TASK ITEM >>
In the records below, the part to copy starts at the line containing "turquoise pot: 6 -> 8" and goes to the last line; output it exactly, without pictures.

EXCERPTED DATA Start Marker

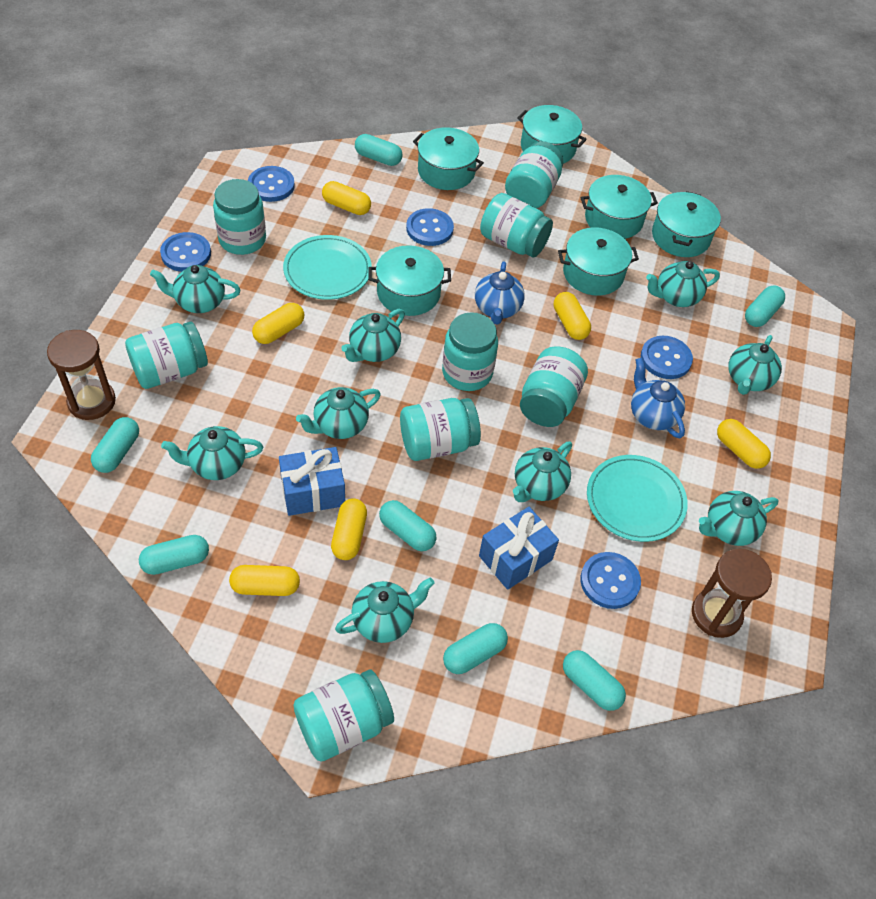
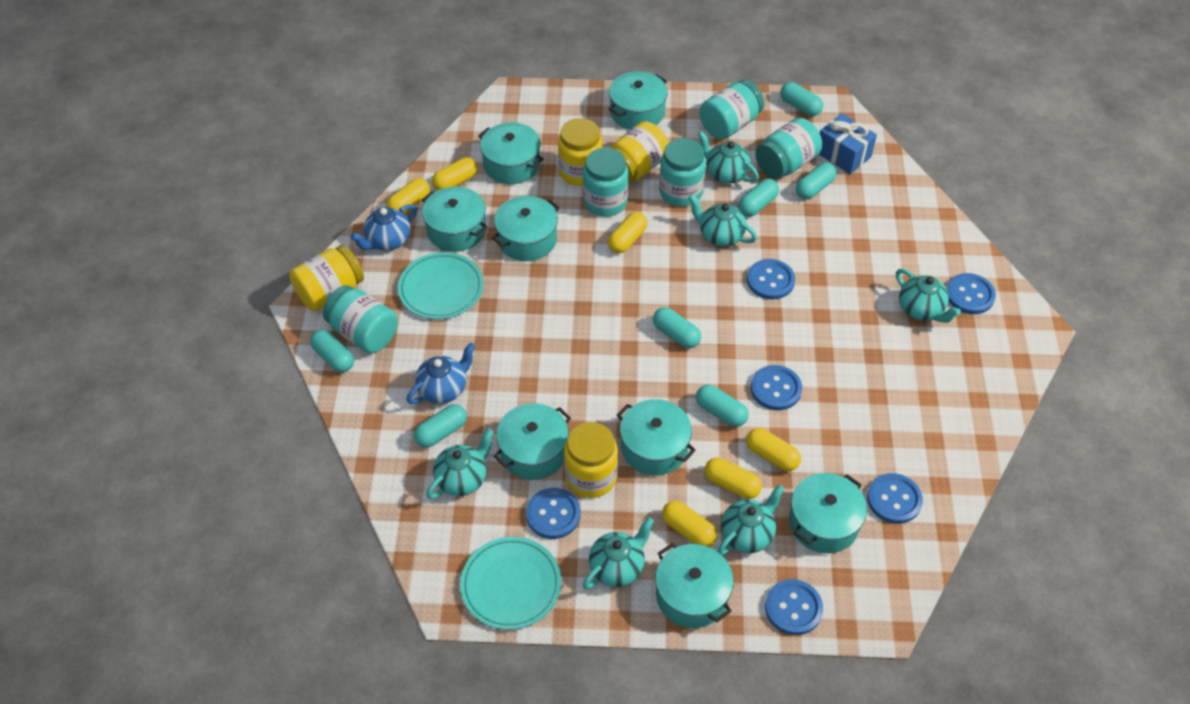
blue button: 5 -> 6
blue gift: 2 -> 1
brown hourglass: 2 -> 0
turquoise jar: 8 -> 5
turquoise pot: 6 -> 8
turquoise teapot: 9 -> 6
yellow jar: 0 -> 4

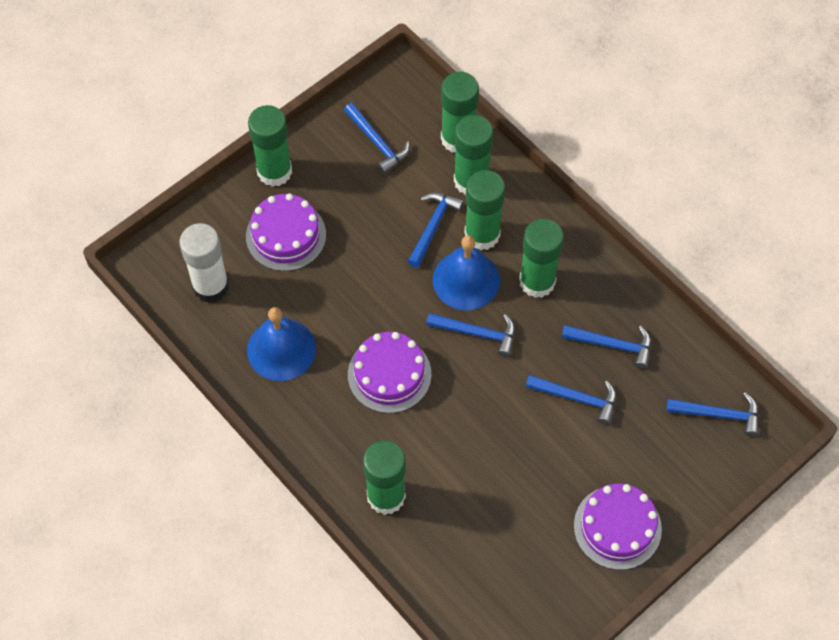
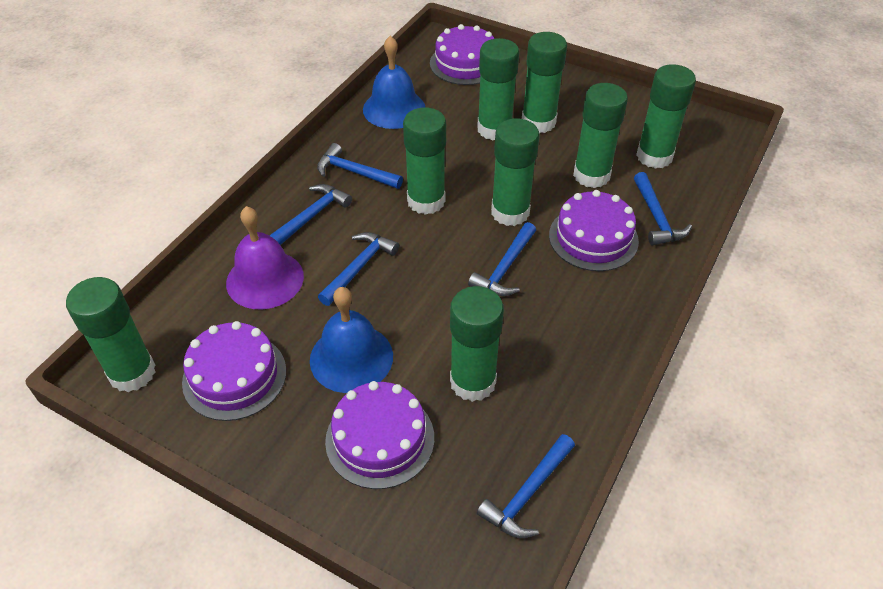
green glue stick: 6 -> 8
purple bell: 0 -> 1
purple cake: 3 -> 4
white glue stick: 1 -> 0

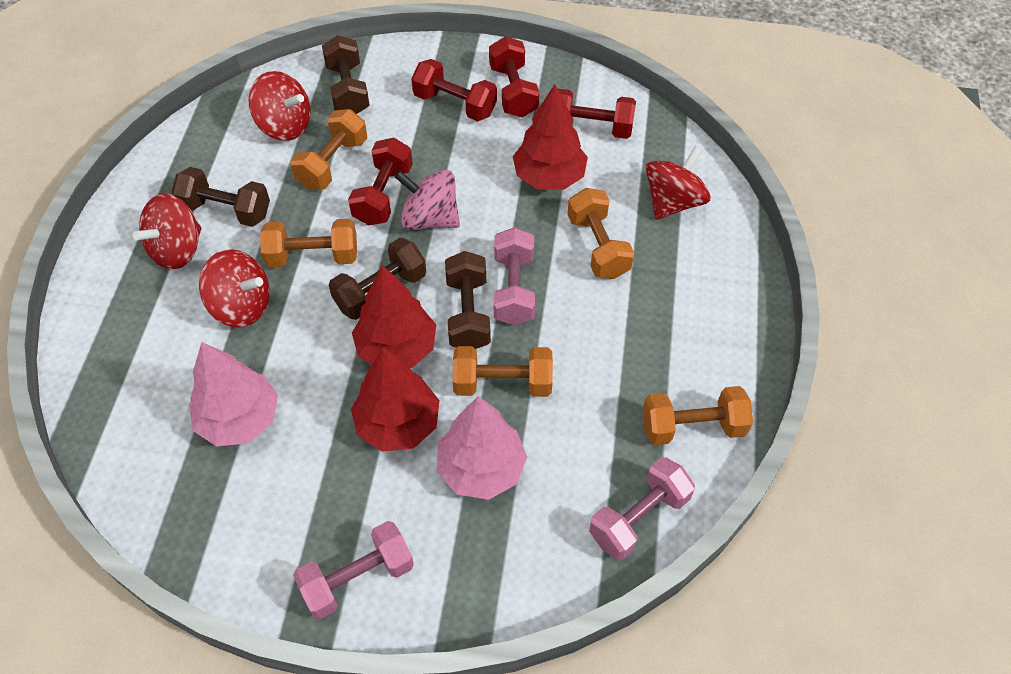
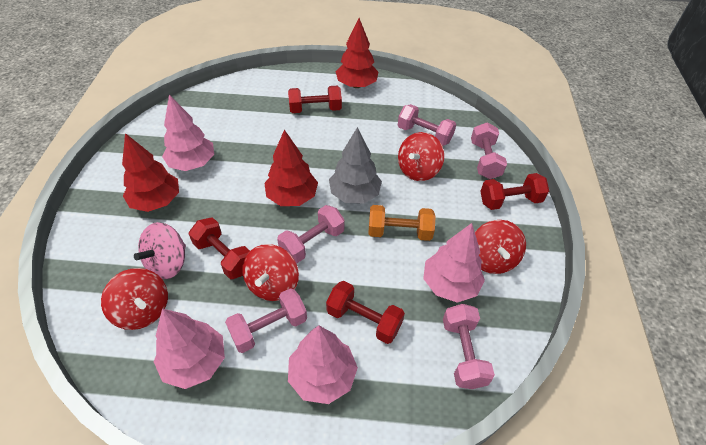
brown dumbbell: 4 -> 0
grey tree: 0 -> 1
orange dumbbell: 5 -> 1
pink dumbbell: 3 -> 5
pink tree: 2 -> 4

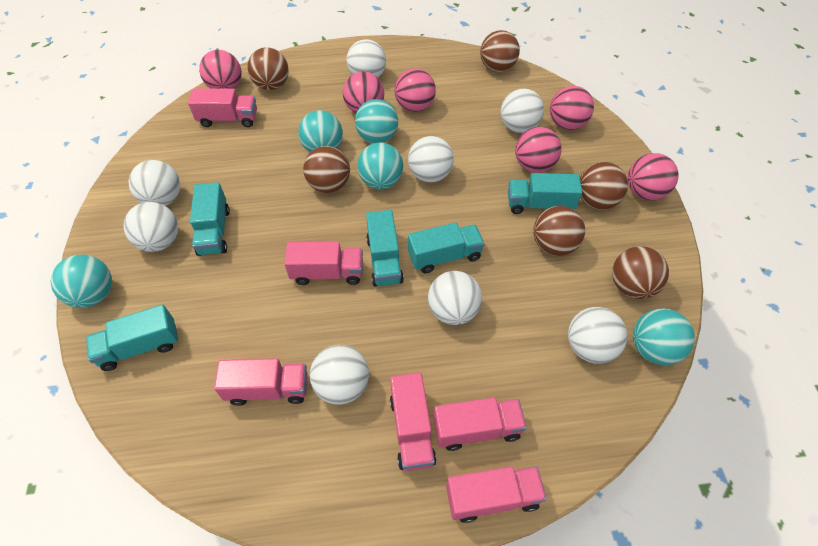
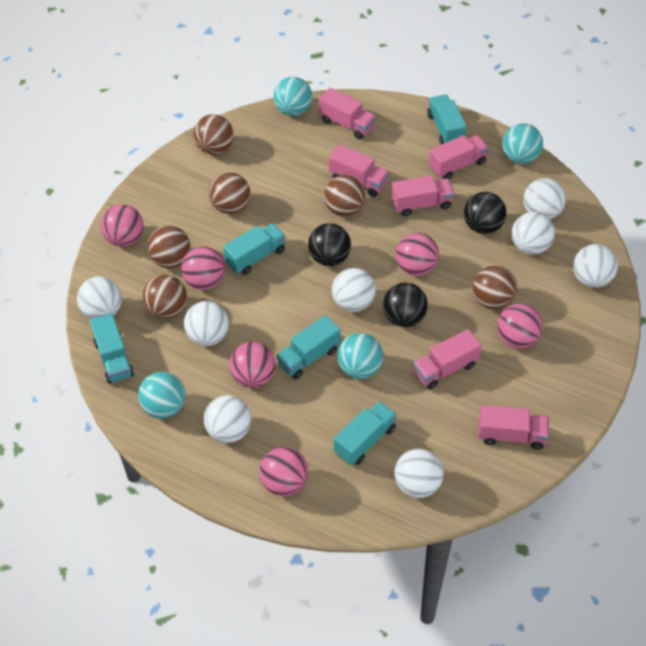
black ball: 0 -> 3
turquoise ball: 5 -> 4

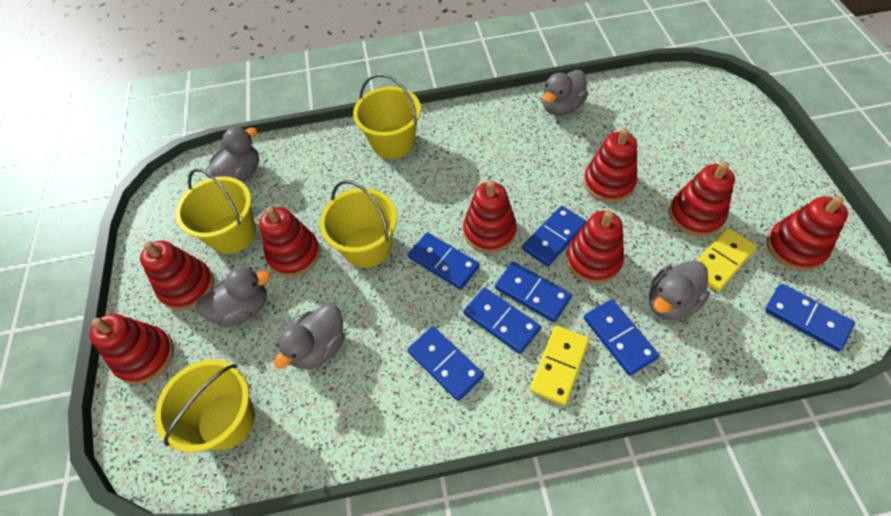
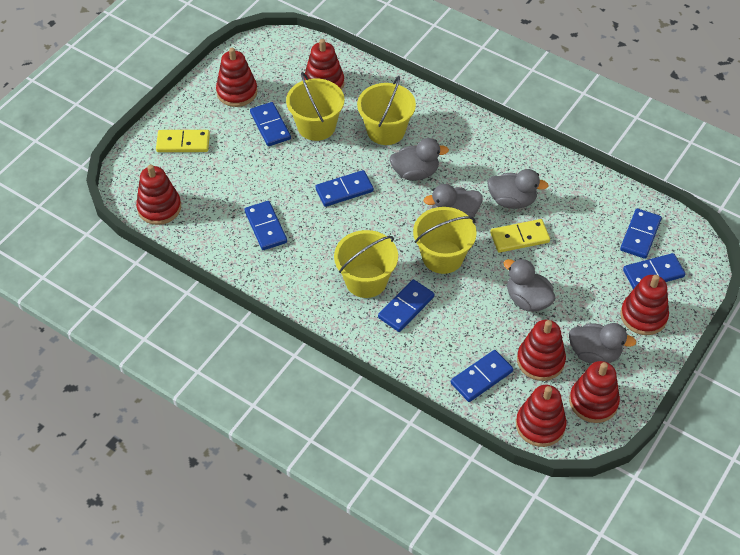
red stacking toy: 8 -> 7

EXCERPTED DATA End Marker

PROBLEM SOLUTION >>
turquoise pot: 6 -> 8
turquoise teapot: 9 -> 6
yellow jar: 0 -> 4

green glue stick: 6 -> 8
purple bell: 0 -> 1
purple cake: 3 -> 4
white glue stick: 1 -> 0

brown dumbbell: 4 -> 0
grey tree: 0 -> 1
orange dumbbell: 5 -> 1
pink dumbbell: 3 -> 5
pink tree: 2 -> 4

black ball: 0 -> 3
turquoise ball: 5 -> 4

red stacking toy: 8 -> 7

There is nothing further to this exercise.